INSTRUCTIONS FOR THE TASK → The full set of entries below is to be returned unchanged.

Object transformation records →
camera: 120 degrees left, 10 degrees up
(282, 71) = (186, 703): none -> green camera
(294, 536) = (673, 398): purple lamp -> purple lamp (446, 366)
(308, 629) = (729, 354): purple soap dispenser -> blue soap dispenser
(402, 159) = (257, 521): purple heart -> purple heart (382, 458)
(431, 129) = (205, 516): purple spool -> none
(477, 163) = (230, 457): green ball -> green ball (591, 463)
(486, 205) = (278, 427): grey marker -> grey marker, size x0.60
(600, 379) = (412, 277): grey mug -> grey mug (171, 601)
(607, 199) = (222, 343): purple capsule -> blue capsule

RESULT →
camera: 120 degrees left, 10 degrees up
(282, 71) = (186, 703): none -> green camera
(294, 536) = (673, 398): purple lamp -> purple lamp (446, 366)
(308, 629) = (729, 354): purple soap dispenser -> blue soap dispenser
(402, 159) = (257, 521): purple heart -> purple heart (382, 458)
(431, 129) = (205, 516): purple spool -> none
(477, 163) = (230, 457): green ball -> green ball (591, 463)
(486, 205) = (278, 427): grey marker -> grey marker, size x0.60
(600, 379) = (412, 277): grey mug -> grey mug (171, 601)
(607, 199) = (222, 343): purple capsule -> blue capsule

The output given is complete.